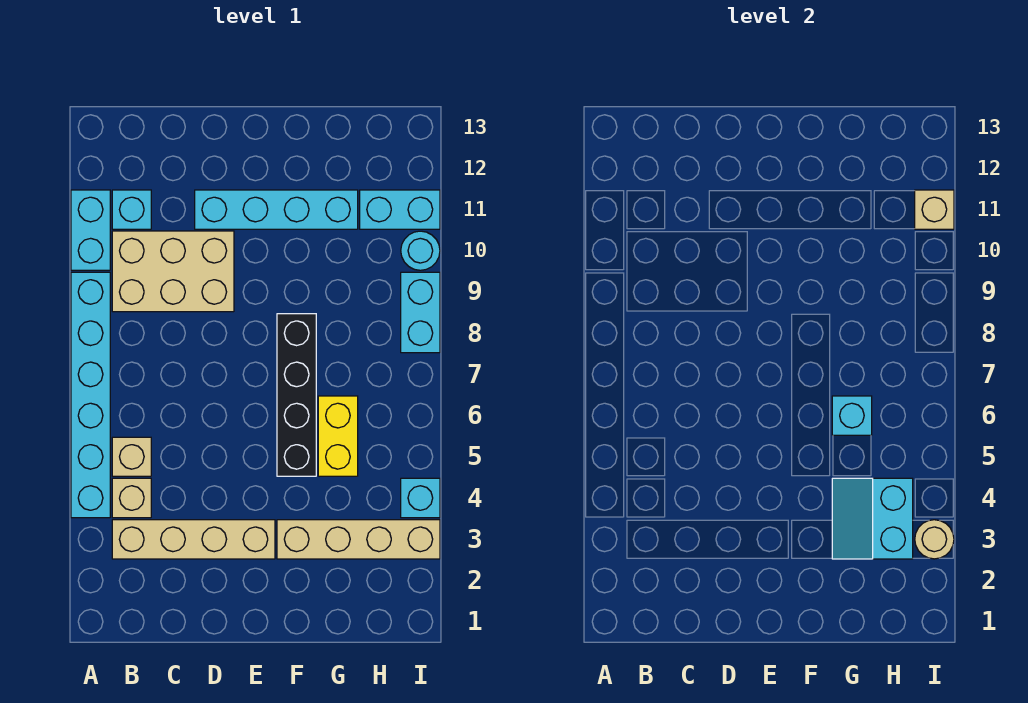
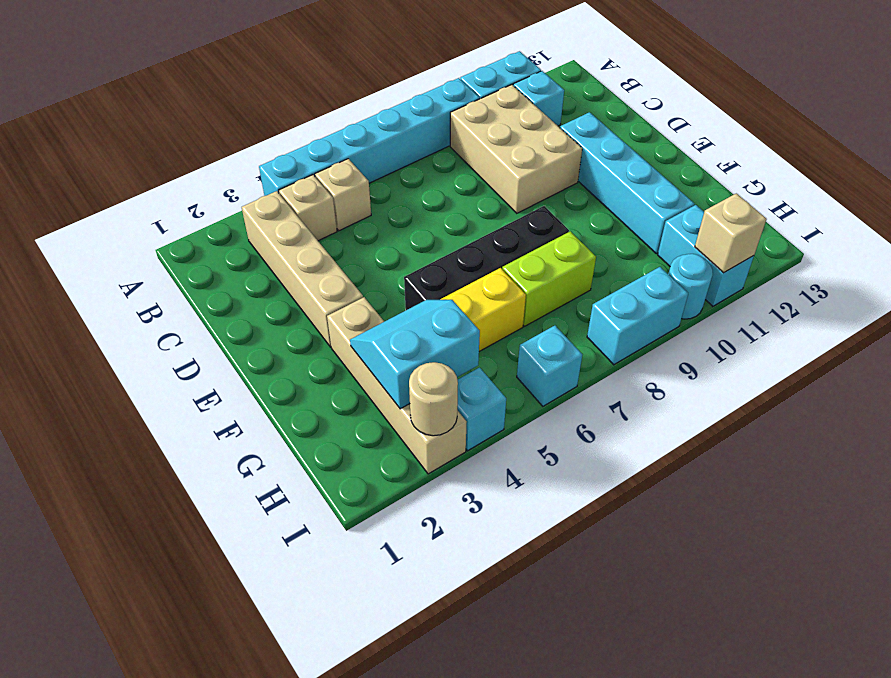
cyan brick G6 level 2 -> cyan brick I6 level 1
none -> lime brick G7:G8 level 1

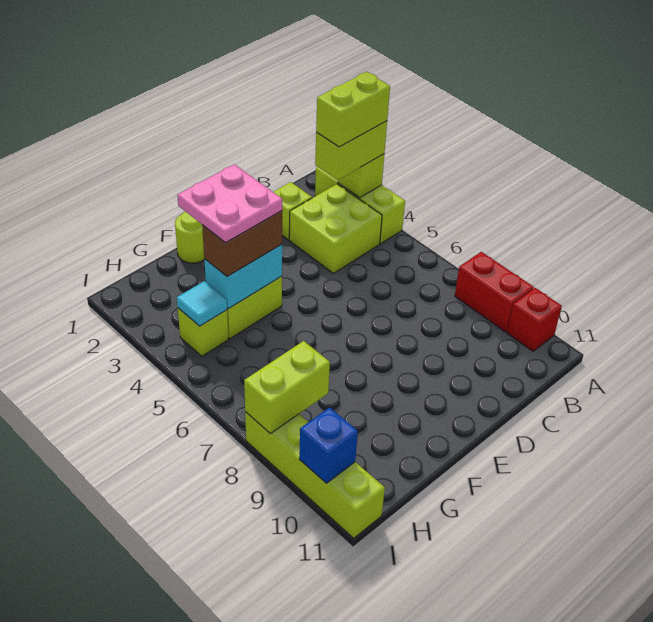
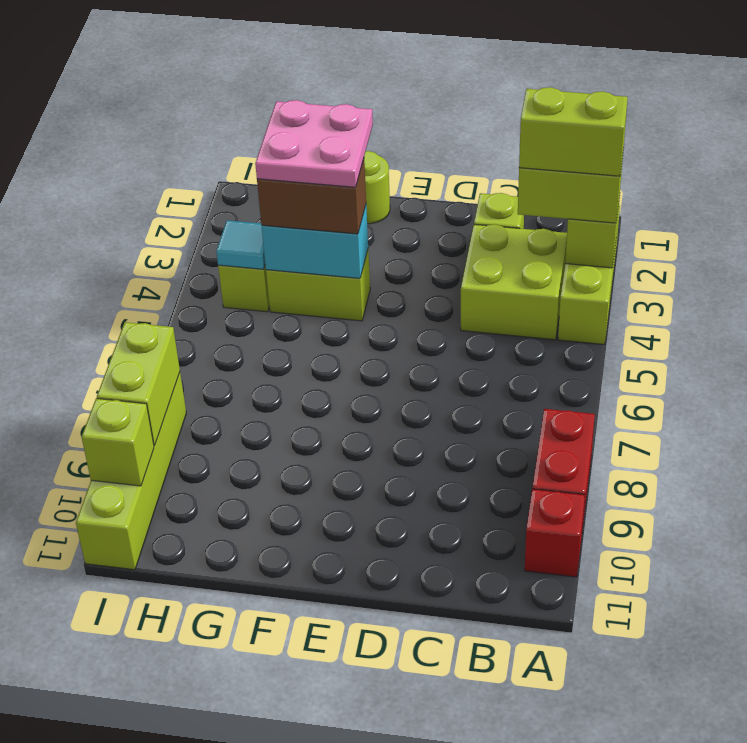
lime brick H8:I8 level 2 -> lime brick I8:I9 level 2
blue brick I10 level 2 -> lime brick I10 level 2

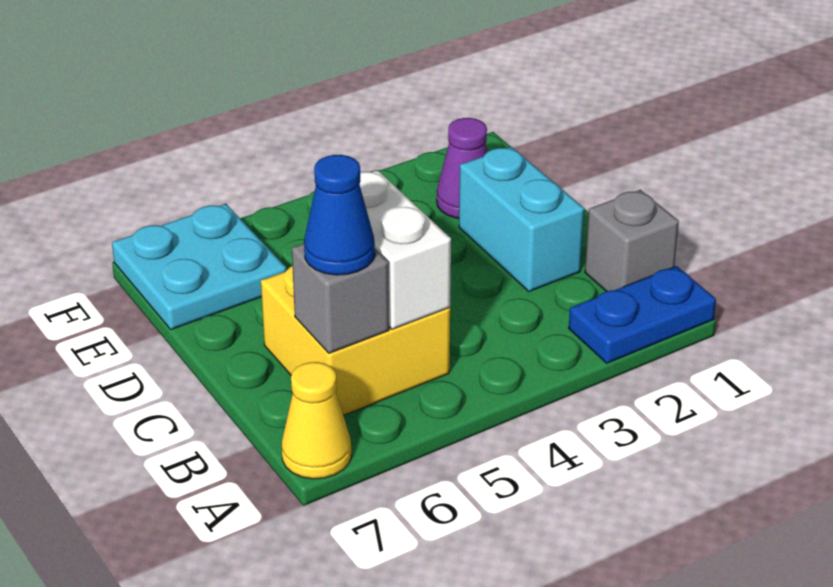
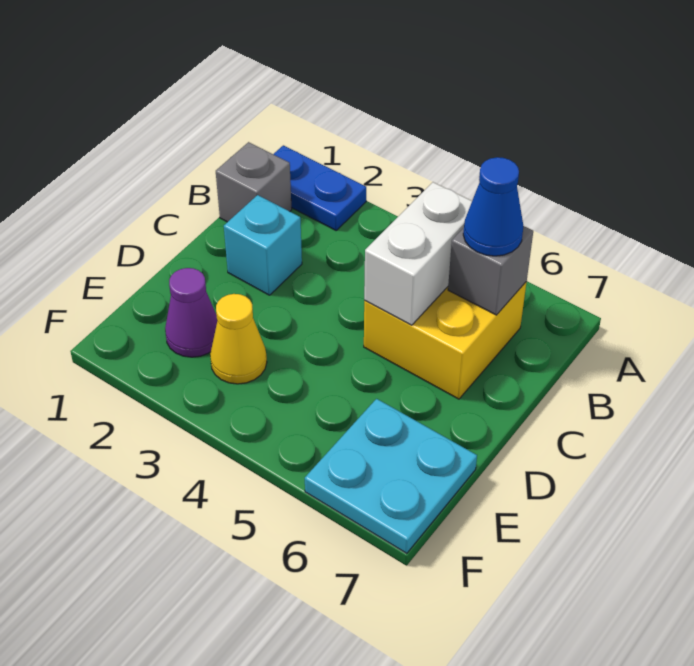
yellow cone A7 level 1 -> yellow cone E3 level 1
cyan brick C2:D2 level 1 -> cyan brick C2 level 1

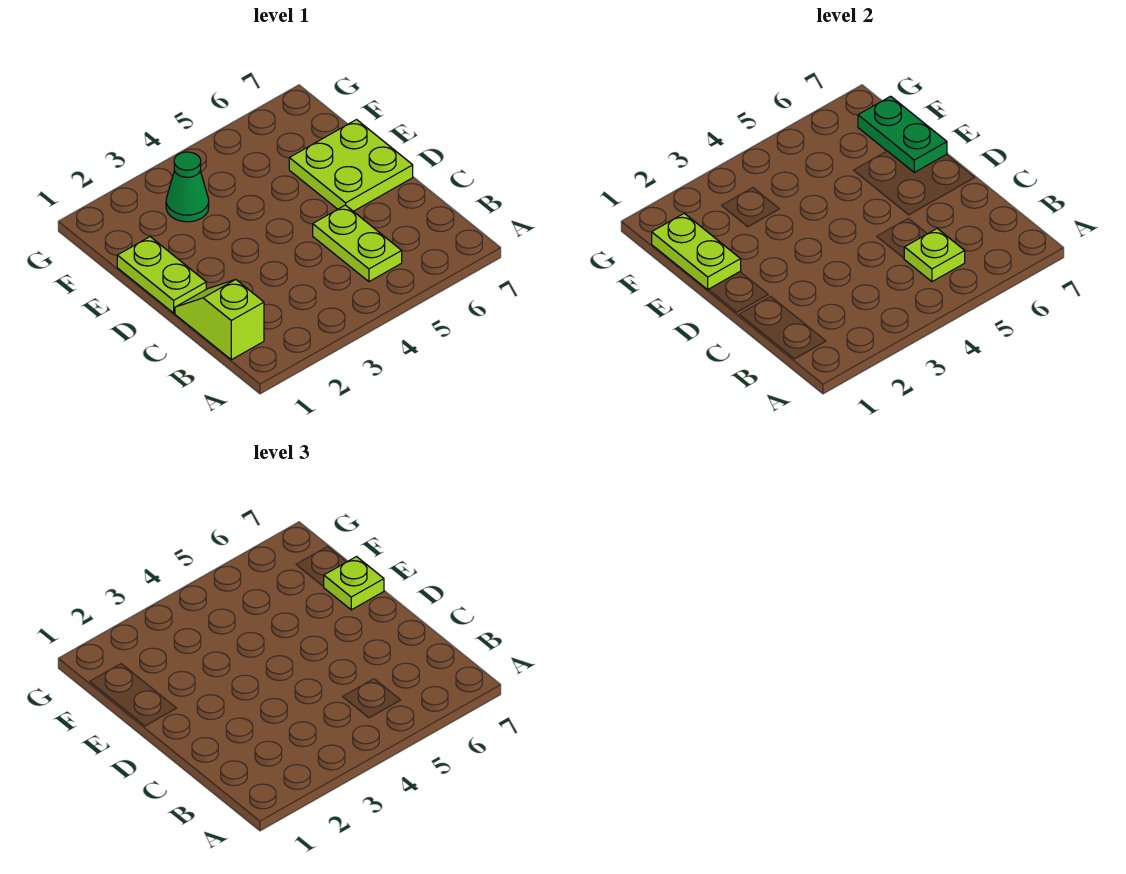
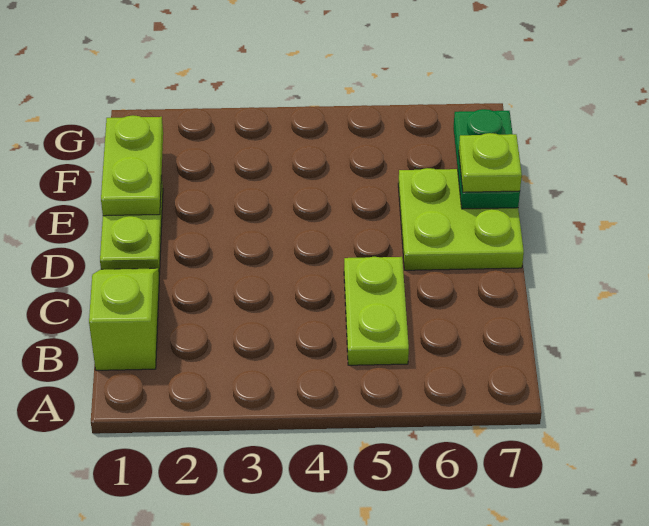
lime plate B5 level 2 -> none
green cone F3 level 1 -> none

# # # #

- Problem statement -
Count lines, not occurrences: report how many lines in the entries above include the word "brick", as a number alone.

- Your response -
5